Collected data
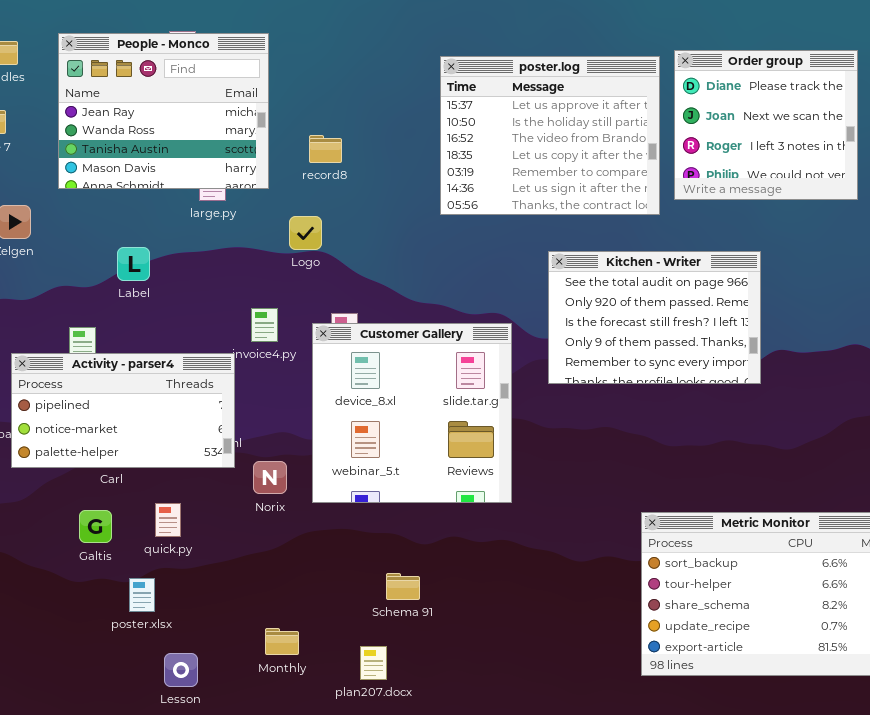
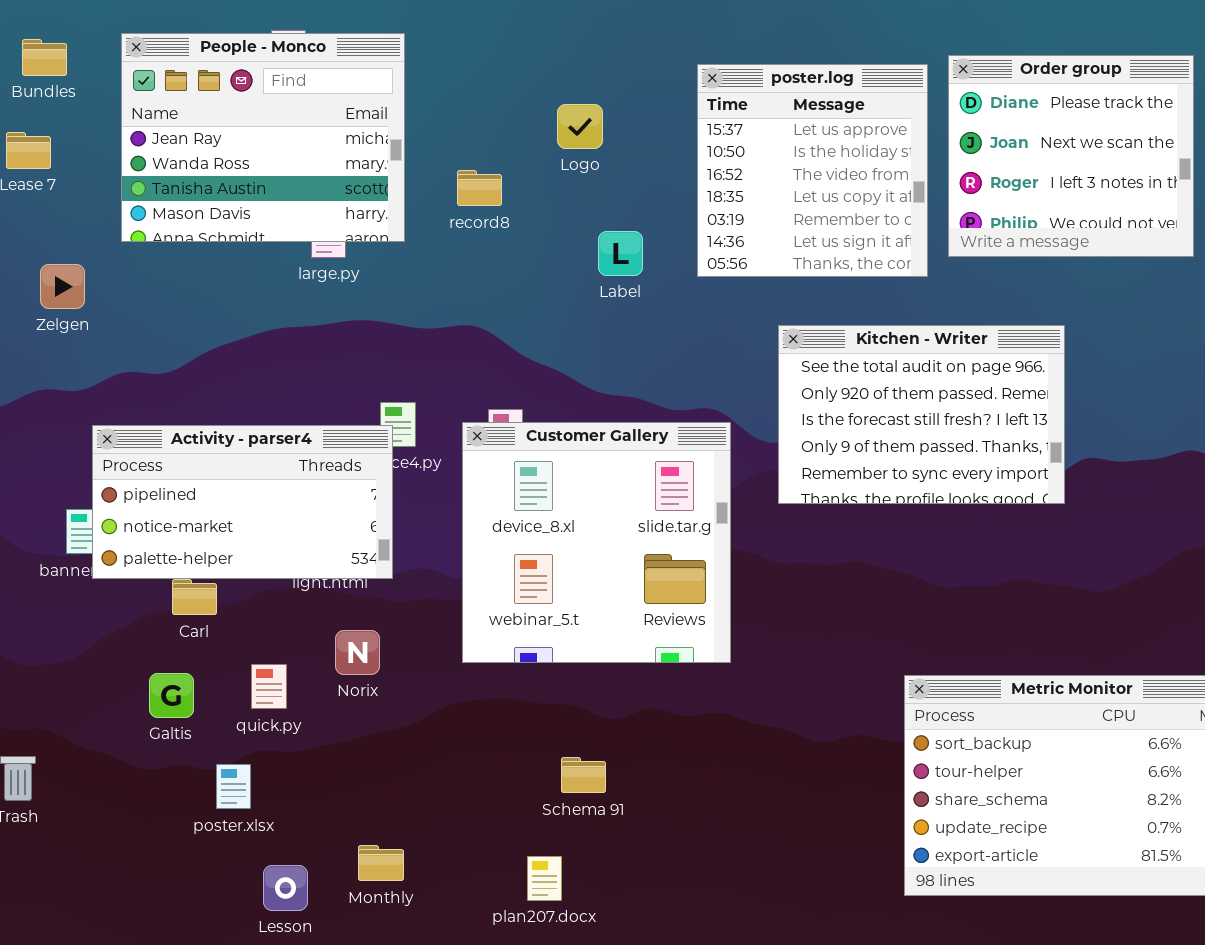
poster.log: [440,56,660,215] -> [697,64,928,277], resized
Logo: [289,216,322,250] -> [557,104,603,149], moved
Label: [117,247,150,281] -> [598,231,643,276], moved
Activity - parser4: [11,353,235,468] -> [92,425,393,579], moved
Norix: [253,461,287,494] -> [335,630,380,675], moved
Monthly: [265,628,299,655] -> [358,845,404,881], moved

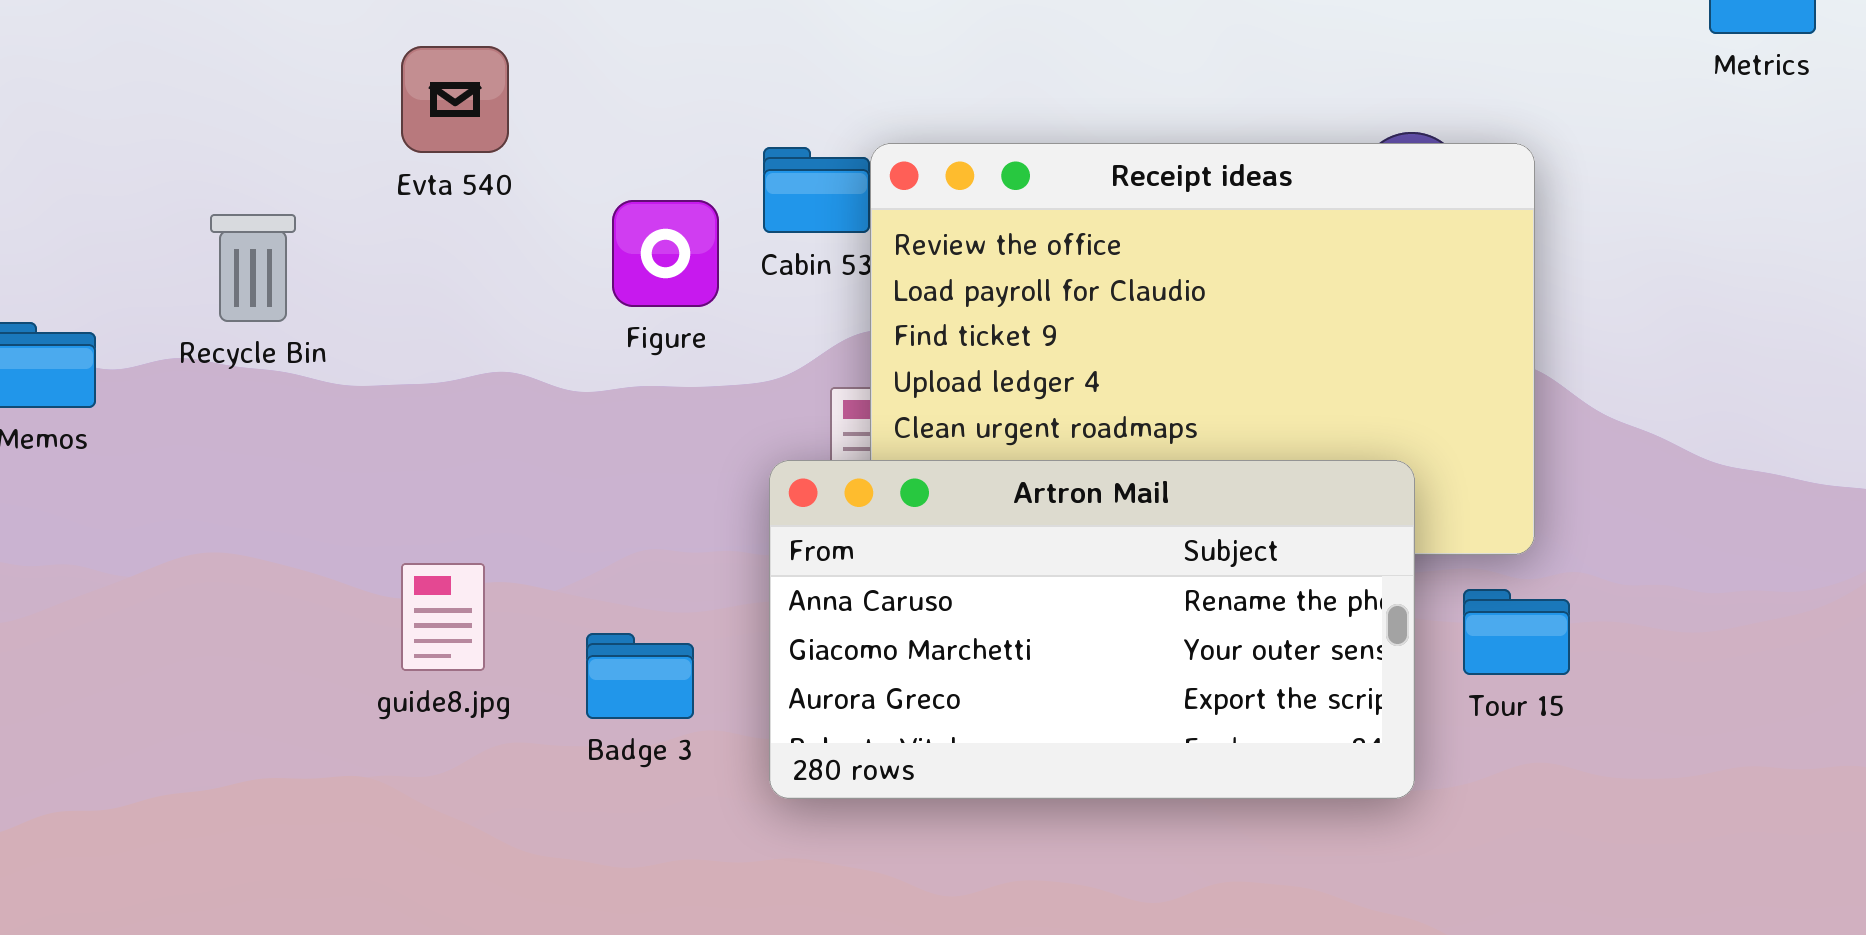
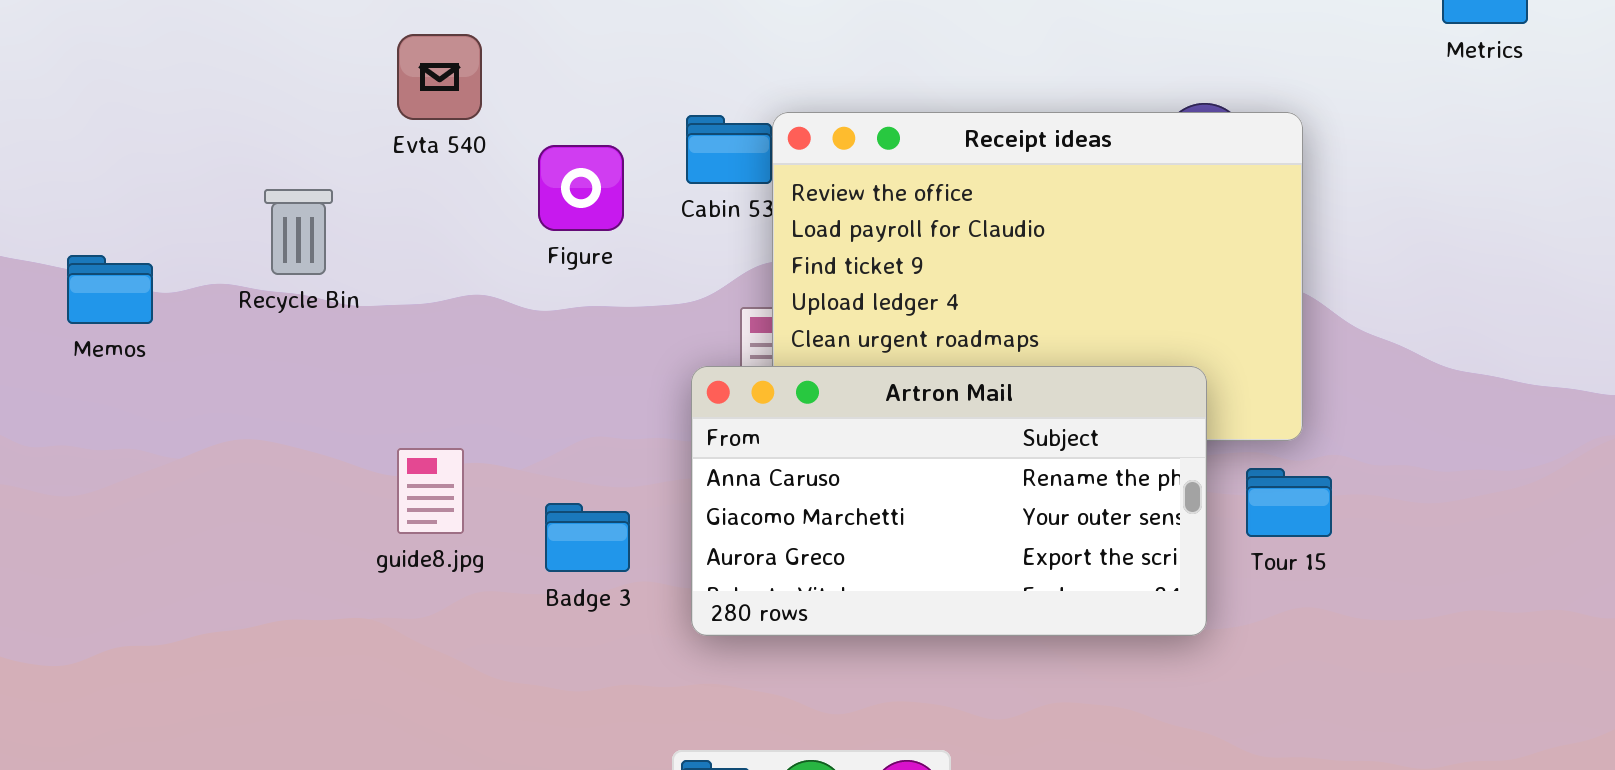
Figure: [612,200,719,307] -> [538,145,624,231], moved
Recycle Bin: [210,214,296,322] -> [264,189,333,275], moved

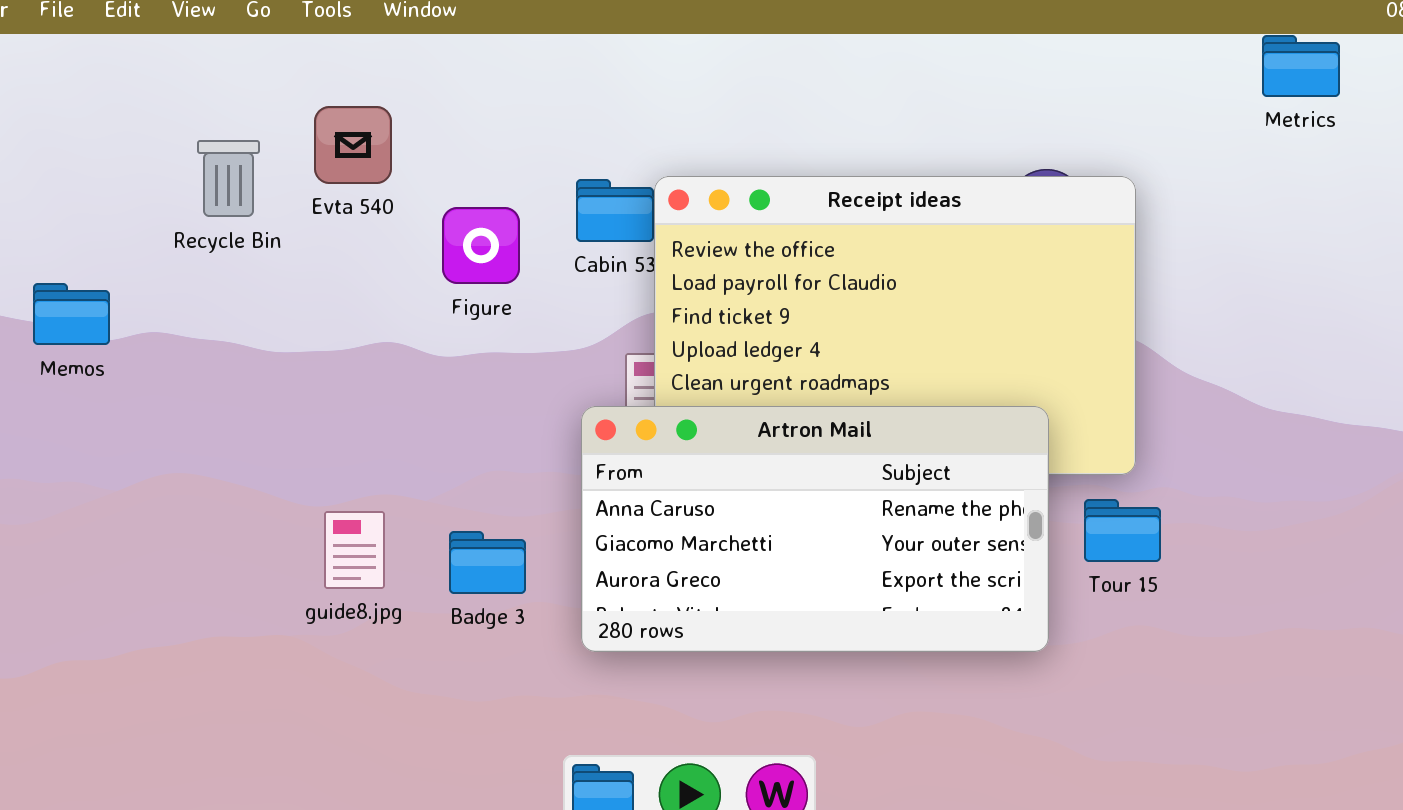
Recycle Bin: [264,189,333,275] -> [197,140,260,217], moved
Memos: [67,255,153,324] -> [33,283,110,345], moved
guide8.jpg: [397,448,464,534] -> [324,511,385,589], moved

● Work instruction
Go through the records above and write out every line exactly, passing over the pictures.

● Output for this exercise
poster.log: [440,56,660,215] -> [697,64,928,277], resized
Logo: [289,216,322,250] -> [557,104,603,149], moved
Label: [117,247,150,281] -> [598,231,643,276], moved
Activity - parser4: [11,353,235,468] -> [92,425,393,579], moved
Norix: [253,461,287,494] -> [335,630,380,675], moved
Monthly: [265,628,299,655] -> [358,845,404,881], moved

Figure: [612,200,719,307] -> [538,145,624,231], moved
Recycle Bin: [210,214,296,322] -> [264,189,333,275], moved

Recycle Bin: [264,189,333,275] -> [197,140,260,217], moved
Memos: [67,255,153,324] -> [33,283,110,345], moved
guide8.jpg: [397,448,464,534] -> [324,511,385,589], moved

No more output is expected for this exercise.